• [WHAT THE EXERCISE ASKS]: Write out, with no changes, every line starting at the one that contains "white mug: 4 -> 0" and ending at the last line of the data below. Leave pictures out.

+ + + + +

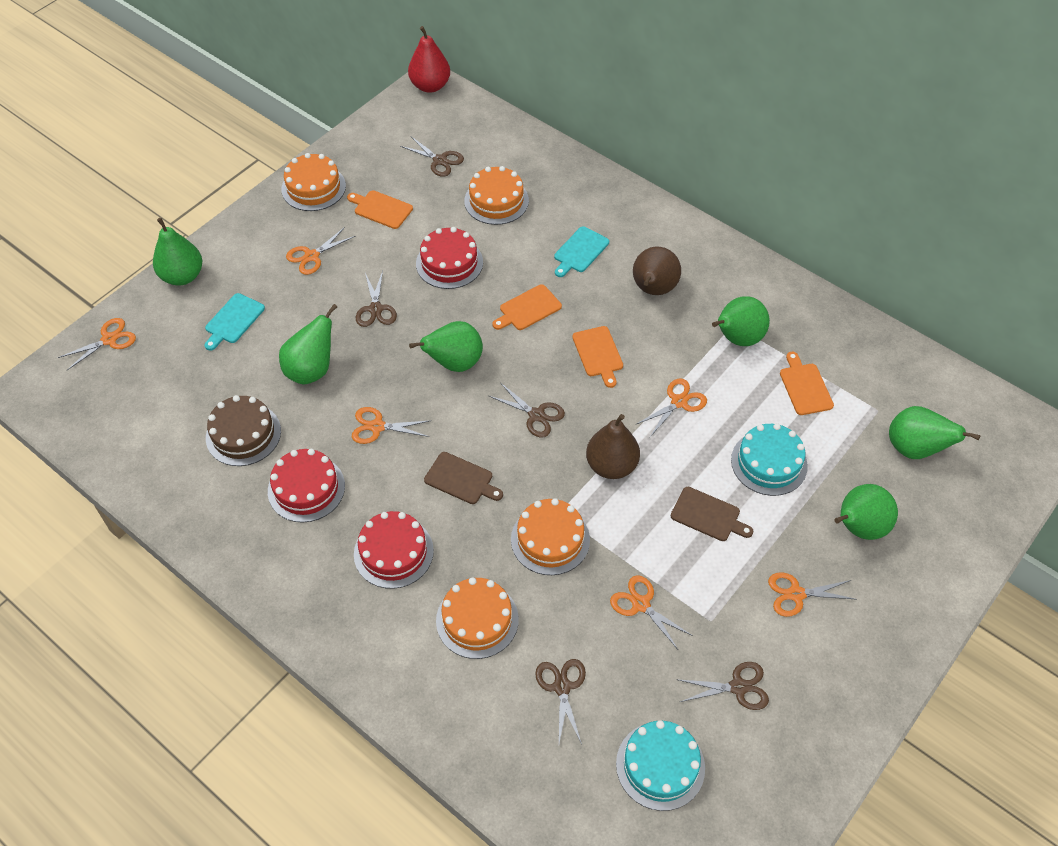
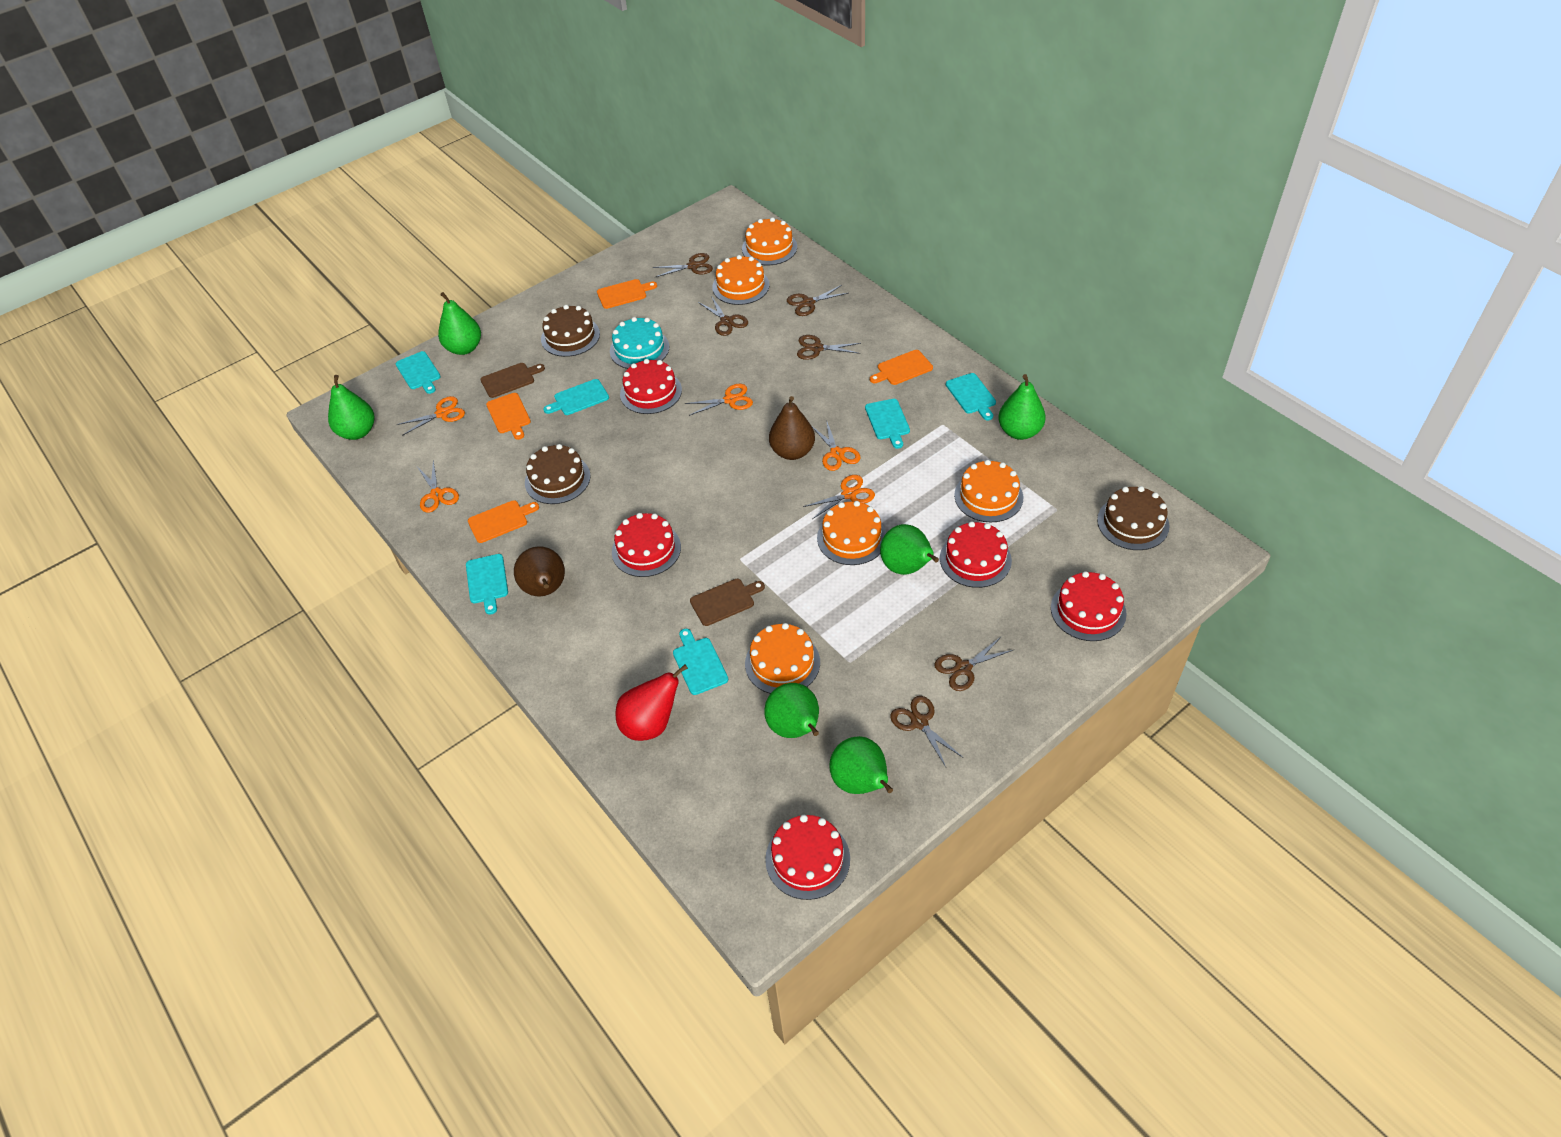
brown cake: 1 -> 3
brown scissors: 5 -> 6
orange cake: 4 -> 5
orange scissors: 6 -> 5
red cake: 3 -> 5
turquoise cake: 2 -> 1
turquoise cutting board: 2 -> 6

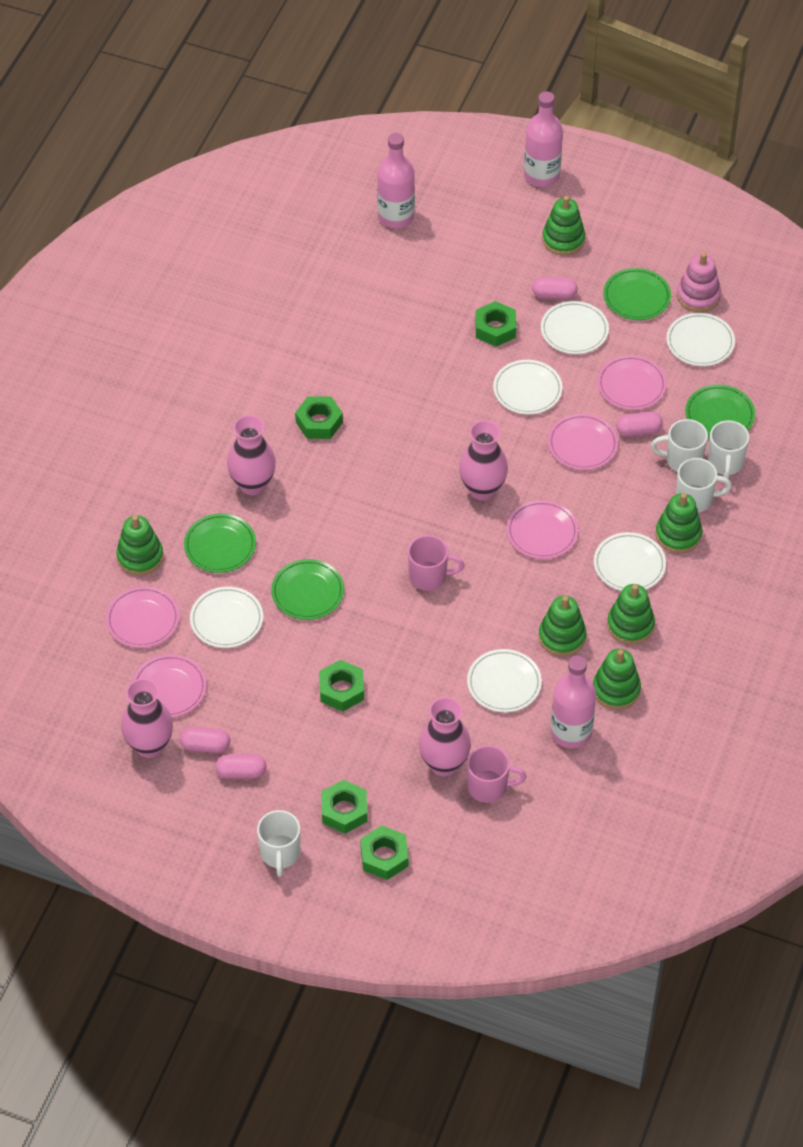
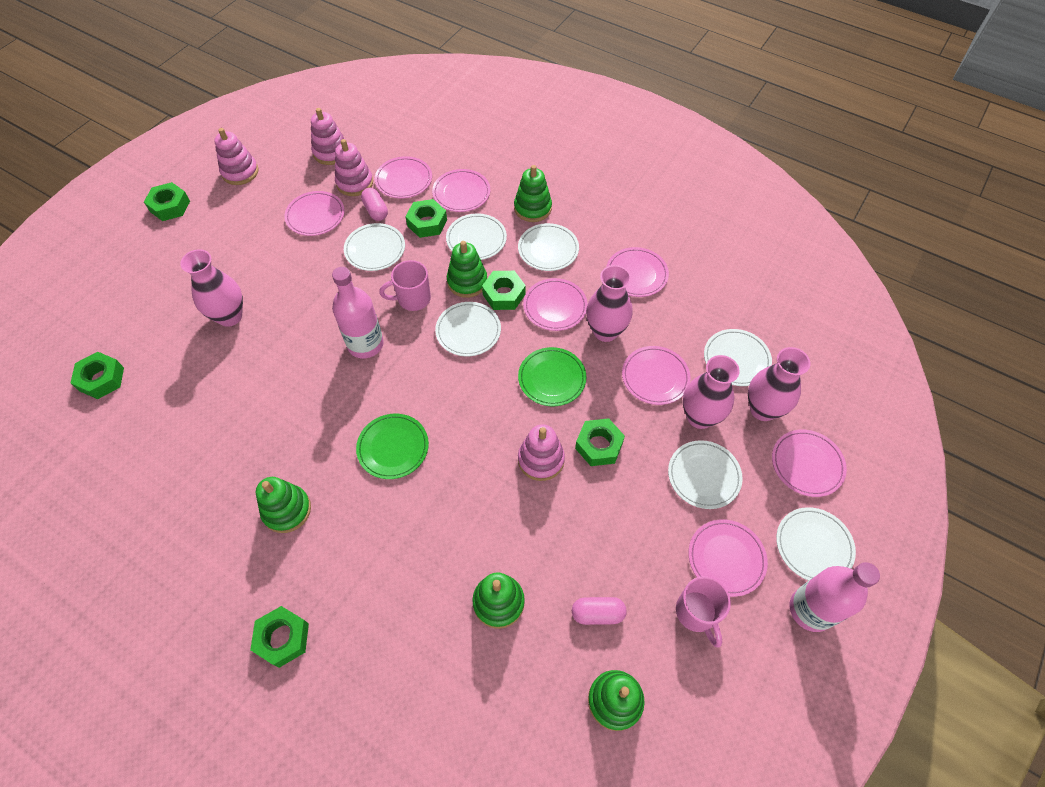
green nut: 5 -> 6
green plate: 4 -> 2
green stacking toy: 6 -> 5
pink bottle: 3 -> 2
pink capsule: 4 -> 2
pink plate: 5 -> 8
pink stacking toy: 1 -> 4
white mug: 4 -> 0
white plate: 6 -> 7

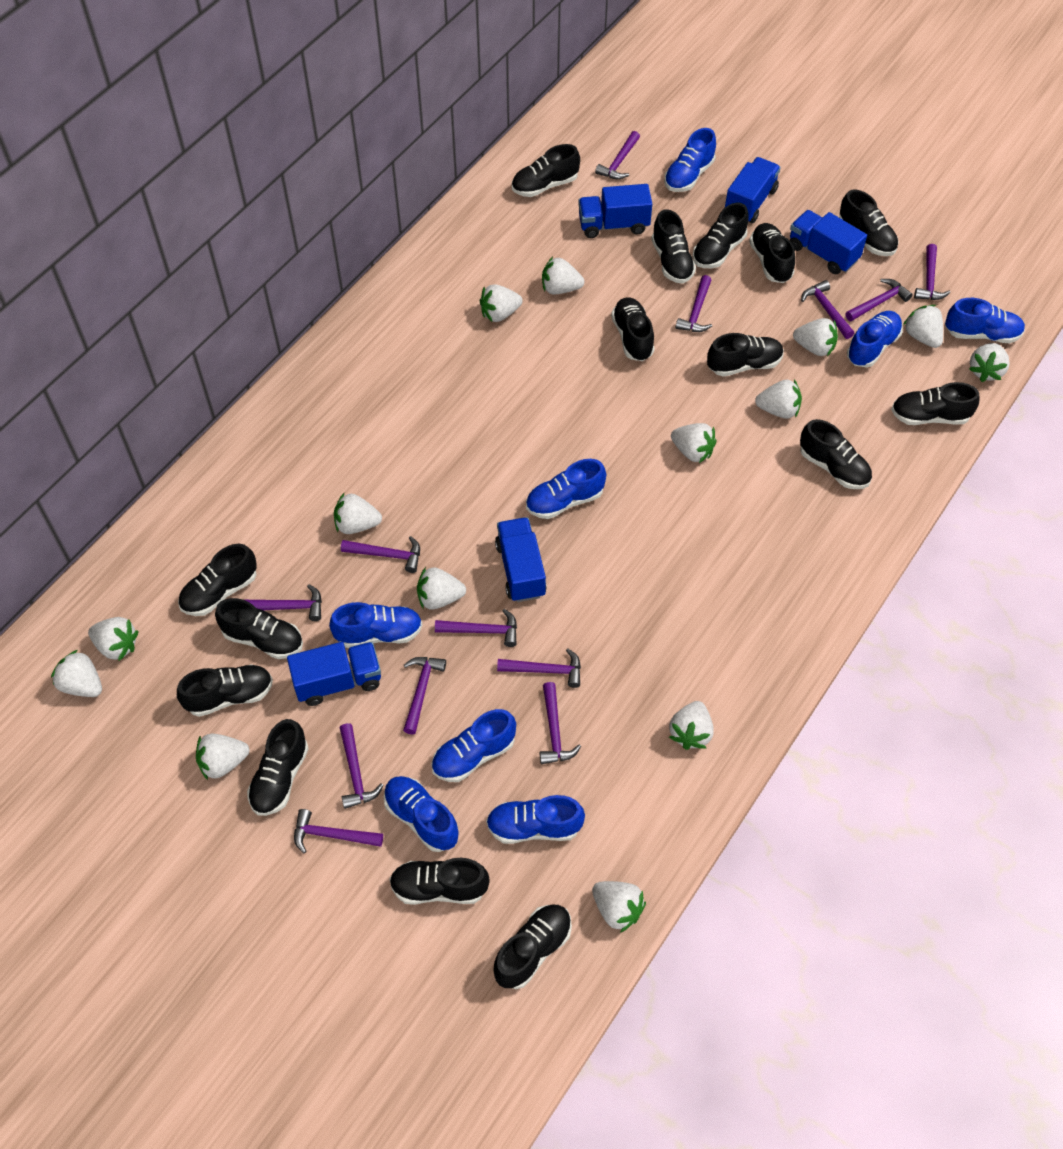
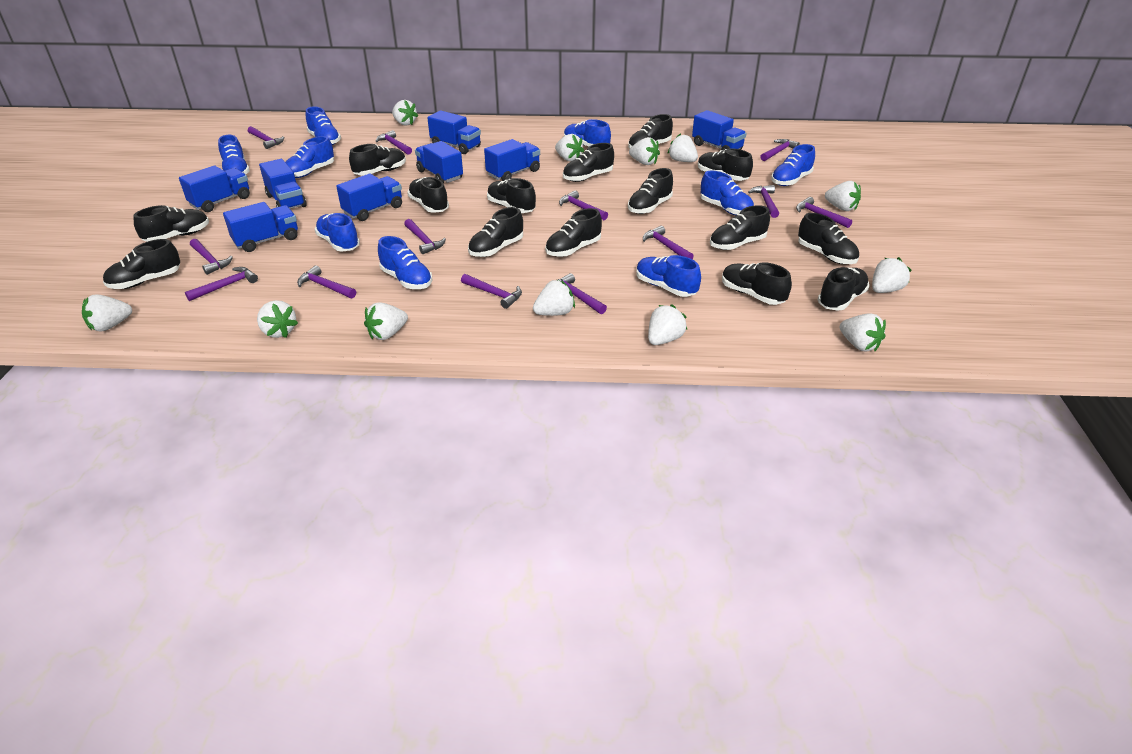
blue shoe: 8 -> 9
blue truck: 5 -> 8
white strawberry: 14 -> 12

+ + + + +

• [TASK SOLUTION]:
white mug: 4 -> 0
white plate: 6 -> 7

blue shoe: 8 -> 9
blue truck: 5 -> 8
white strawberry: 14 -> 12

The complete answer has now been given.